- WHAT THE EXERCISE ASKS:
Please output the listing that follows exactly, but keep all images out.
***** SUPPLIED ENTRIES *****
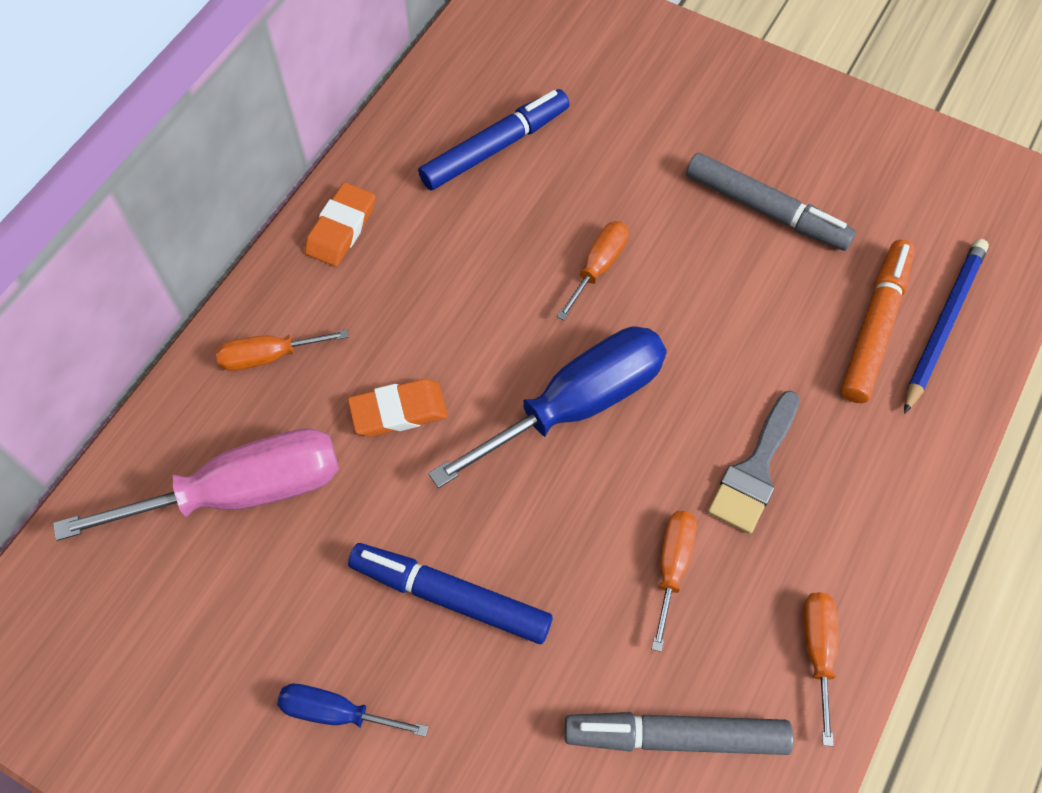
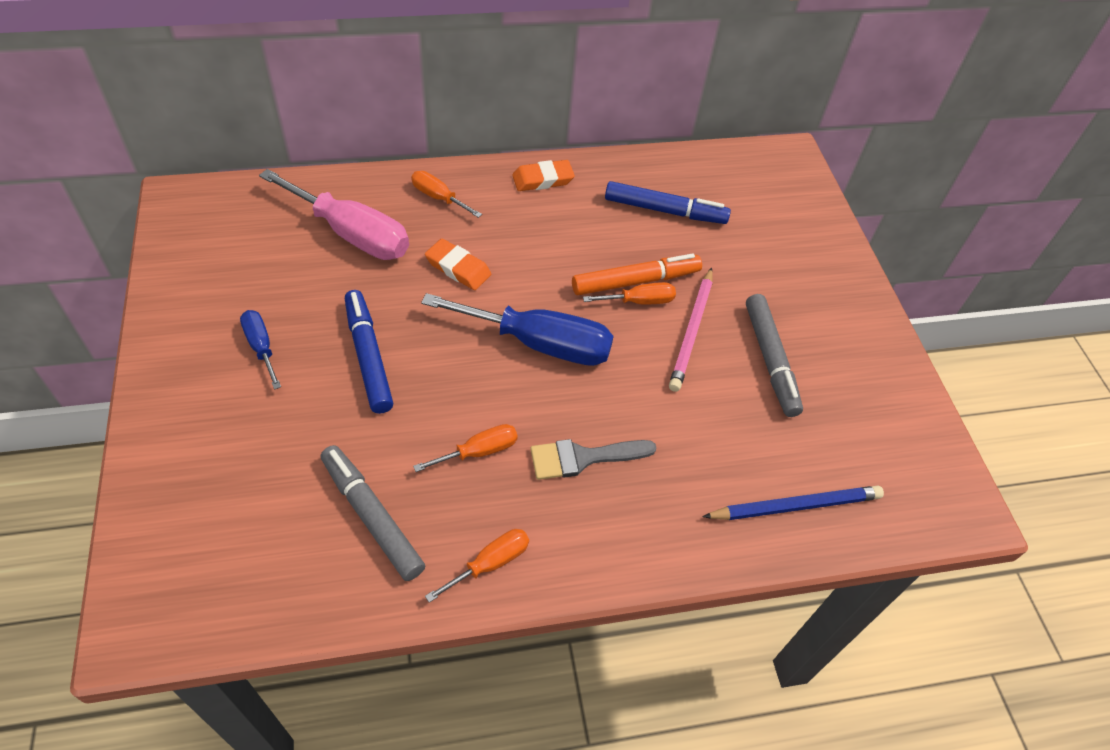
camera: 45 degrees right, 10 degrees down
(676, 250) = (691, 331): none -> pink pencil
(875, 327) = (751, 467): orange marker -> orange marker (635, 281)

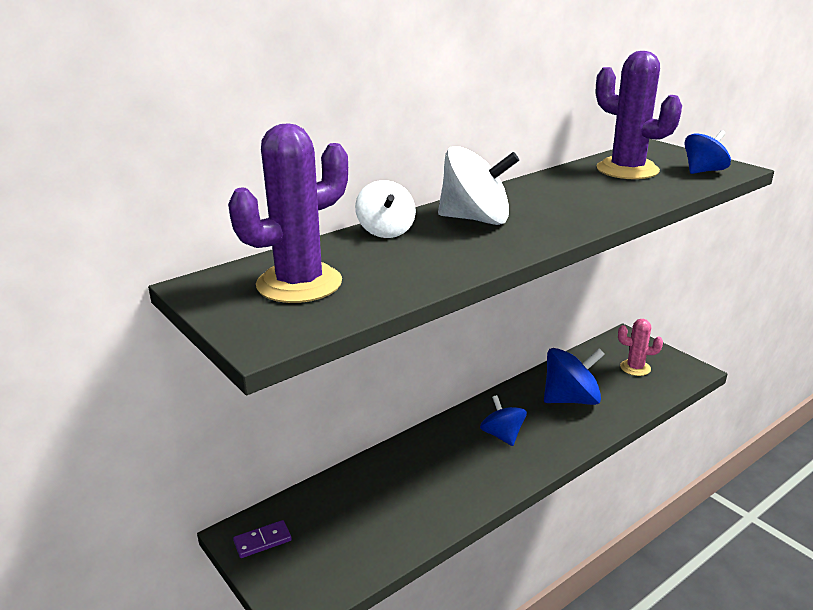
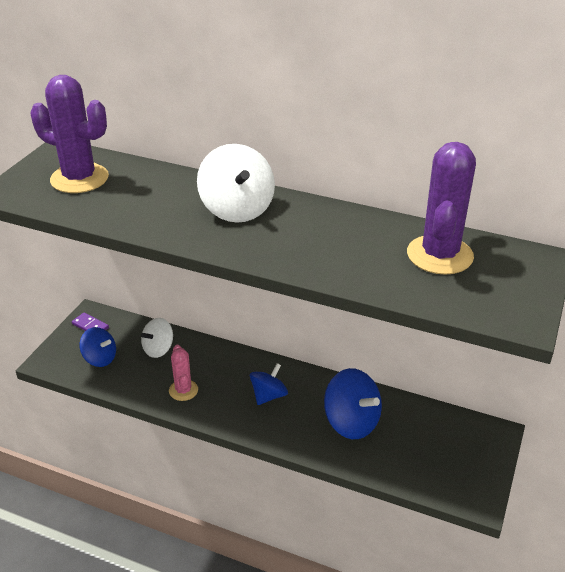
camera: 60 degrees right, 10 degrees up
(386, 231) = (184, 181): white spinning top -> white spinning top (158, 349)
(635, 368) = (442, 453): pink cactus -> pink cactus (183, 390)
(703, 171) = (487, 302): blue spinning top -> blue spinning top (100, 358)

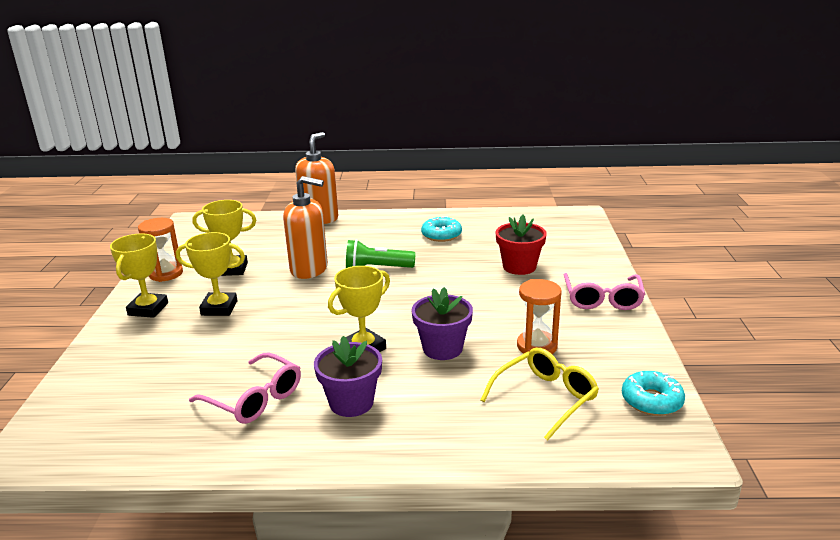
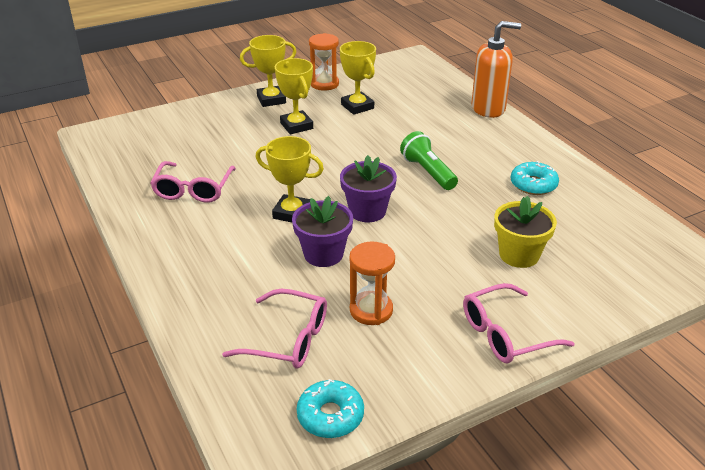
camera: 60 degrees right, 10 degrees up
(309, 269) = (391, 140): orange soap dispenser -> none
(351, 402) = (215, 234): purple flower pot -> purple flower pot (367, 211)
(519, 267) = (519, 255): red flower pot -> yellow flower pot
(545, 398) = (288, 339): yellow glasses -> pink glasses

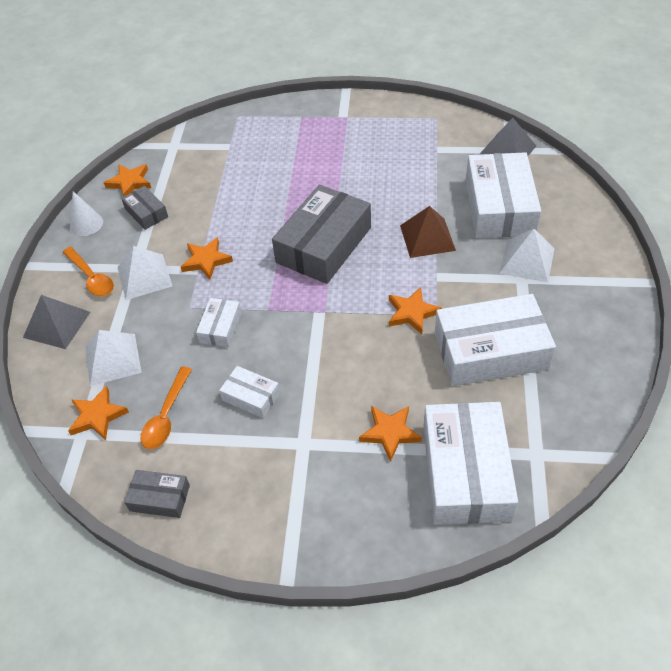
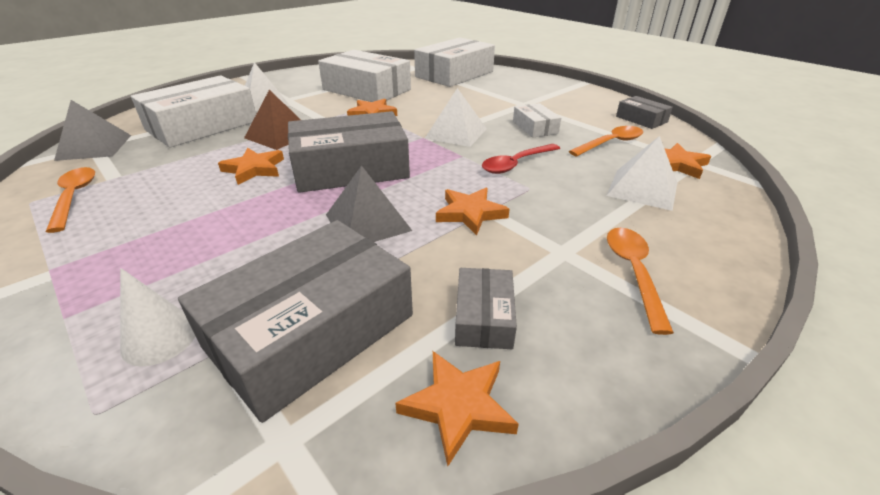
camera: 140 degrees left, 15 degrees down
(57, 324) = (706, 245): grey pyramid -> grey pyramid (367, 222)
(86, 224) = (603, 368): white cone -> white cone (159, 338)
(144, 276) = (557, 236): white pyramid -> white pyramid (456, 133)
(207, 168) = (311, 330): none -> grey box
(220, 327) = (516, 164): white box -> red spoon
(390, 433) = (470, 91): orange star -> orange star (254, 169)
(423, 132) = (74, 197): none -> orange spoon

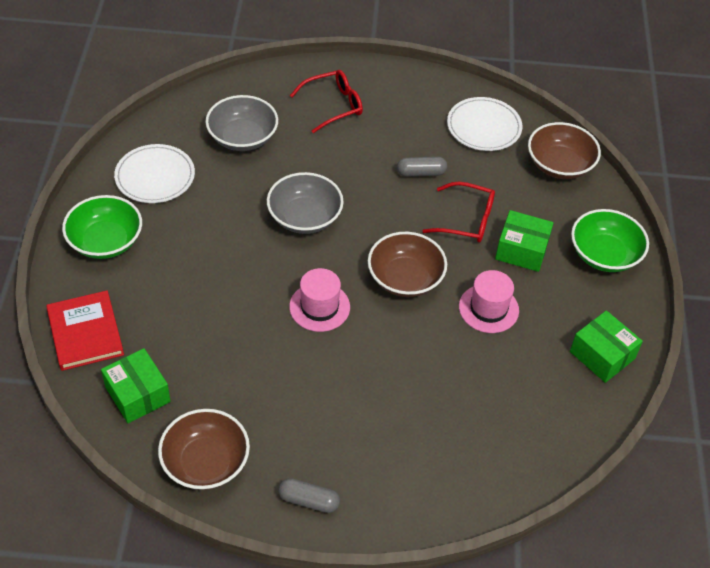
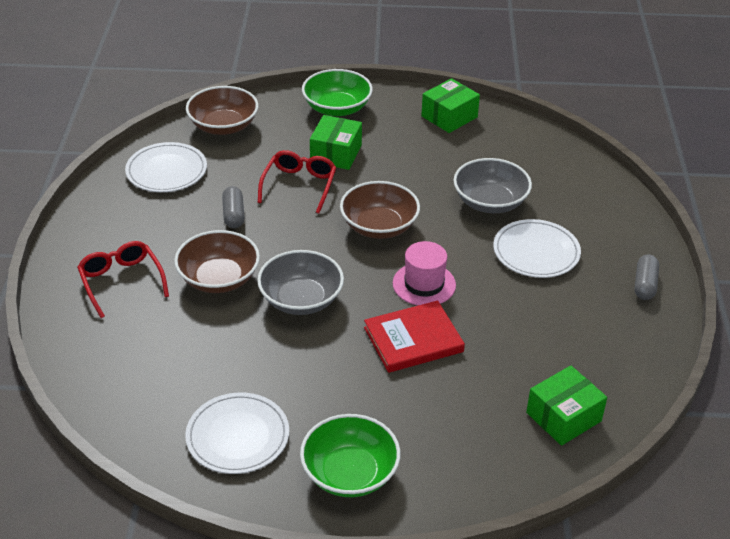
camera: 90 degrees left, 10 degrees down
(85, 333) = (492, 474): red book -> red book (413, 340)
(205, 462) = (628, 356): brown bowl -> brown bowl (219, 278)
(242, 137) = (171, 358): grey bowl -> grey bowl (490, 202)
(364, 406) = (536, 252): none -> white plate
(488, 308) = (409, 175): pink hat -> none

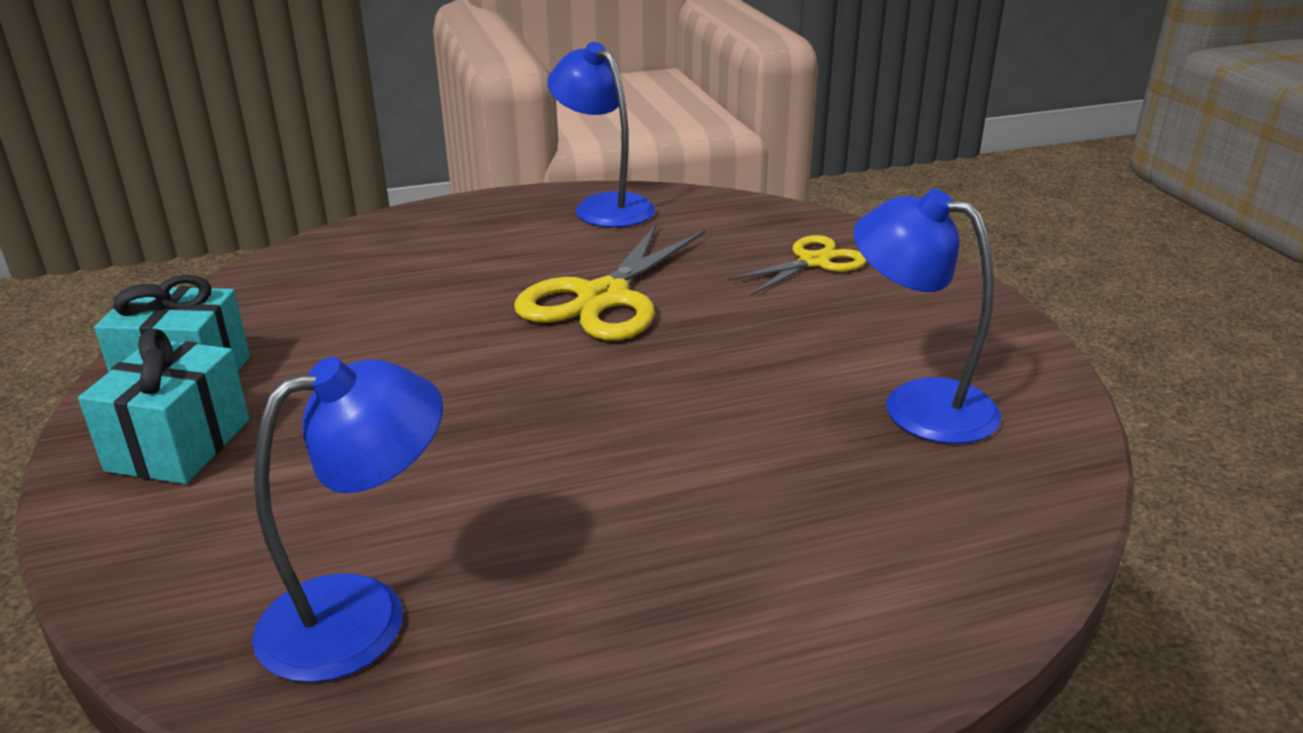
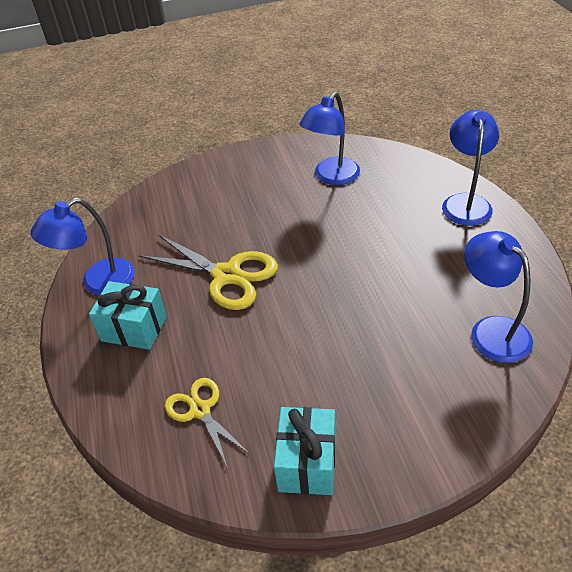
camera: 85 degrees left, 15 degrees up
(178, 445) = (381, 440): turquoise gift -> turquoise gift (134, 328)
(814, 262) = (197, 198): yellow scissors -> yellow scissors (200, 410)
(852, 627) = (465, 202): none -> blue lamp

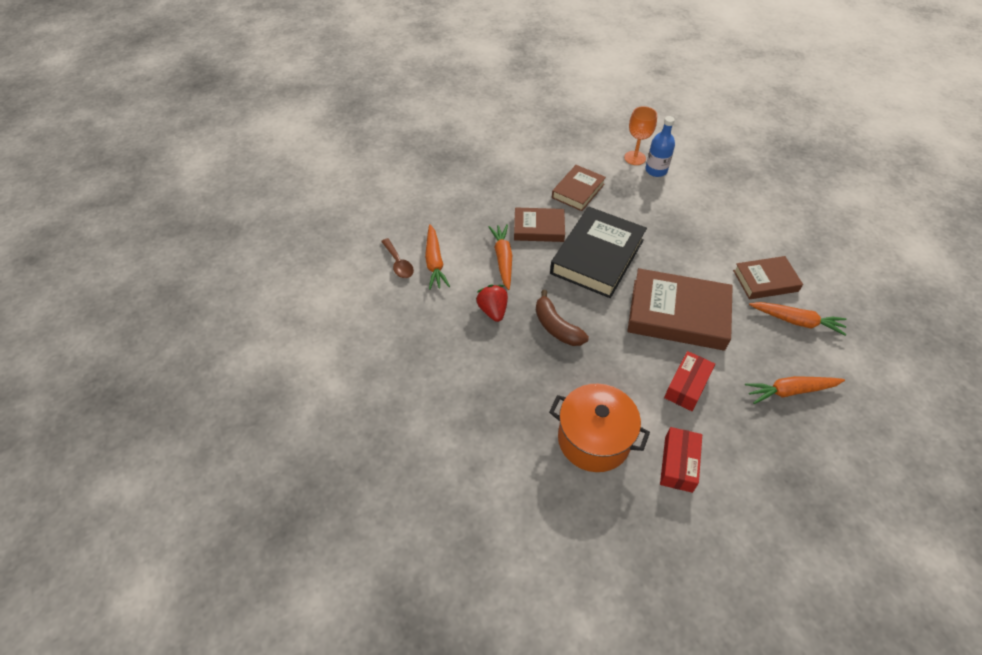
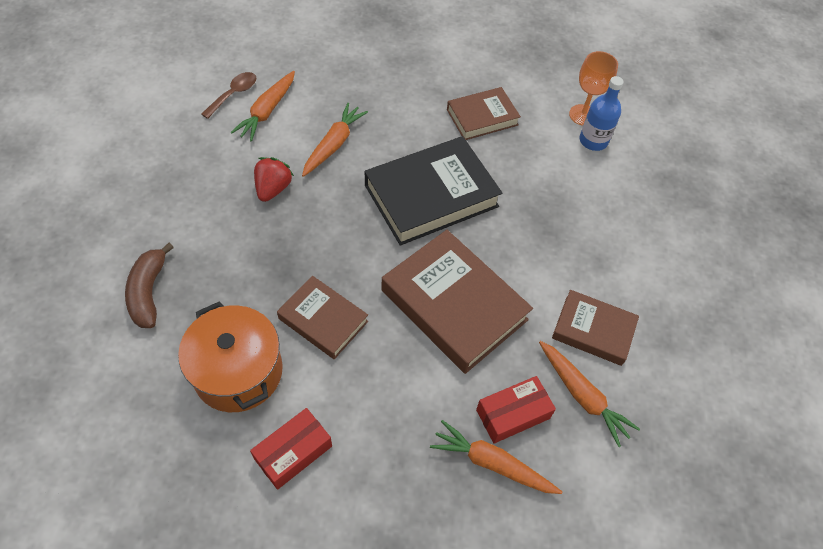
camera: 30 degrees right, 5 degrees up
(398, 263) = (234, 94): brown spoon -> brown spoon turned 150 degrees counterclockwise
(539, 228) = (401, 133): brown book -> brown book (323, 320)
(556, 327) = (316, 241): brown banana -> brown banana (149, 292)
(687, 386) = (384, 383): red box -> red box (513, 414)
*****
- REPLY:
camera: 45 degrees right, 10 degrees down
(676, 250) = (691, 331): none -> pink pencil
(875, 327) = (751, 467): orange marker -> orange marker (635, 281)

camera: 60 degrees right, 10 degrees up
(386, 231) = (184, 181): white spinning top -> white spinning top (158, 349)
(635, 368) = (442, 453): pink cactus -> pink cactus (183, 390)
(703, 171) = (487, 302): blue spinning top -> blue spinning top (100, 358)

camera: 60 degrees right, 10 degrees up
(309, 269) = (391, 140): orange soap dispenser -> none
(351, 402) = (215, 234): purple flower pot -> purple flower pot (367, 211)
(519, 267) = (519, 255): red flower pot -> yellow flower pot
(545, 398) = (288, 339): yellow glasses -> pink glasses

camera: 140 degrees left, 15 degrees down
(57, 324) = (706, 245): grey pyramid -> grey pyramid (367, 222)
(86, 224) = (603, 368): white cone -> white cone (159, 338)
(144, 276) = (557, 236): white pyramid -> white pyramid (456, 133)
(207, 168) = (311, 330): none -> grey box
(220, 327) = (516, 164): white box -> red spoon
(390, 433) = (470, 91): orange star -> orange star (254, 169)
(423, 132) = (74, 197): none -> orange spoon

camera: 90 degrees left, 10 degrees down
(85, 333) = (492, 474): red book -> red book (413, 340)
(205, 462) = (628, 356): brown bowl -> brown bowl (219, 278)
(242, 137) = (171, 358): grey bowl -> grey bowl (490, 202)
(364, 406) = (536, 252): none -> white plate
(488, 308) = (409, 175): pink hat -> none

camera: 85 degrees left, 15 degrees up
(178, 445) = (381, 440): turquoise gift -> turquoise gift (134, 328)
(814, 262) = (197, 198): yellow scissors -> yellow scissors (200, 410)
(852, 627) = (465, 202): none -> blue lamp

camera: 30 degrees right, 5 degrees up
(398, 263) = (234, 94): brown spoon -> brown spoon turned 150 degrees counterclockwise
(539, 228) = (401, 133): brown book -> brown book (323, 320)
(556, 327) = (316, 241): brown banana -> brown banana (149, 292)
(687, 386) = (384, 383): red box -> red box (513, 414)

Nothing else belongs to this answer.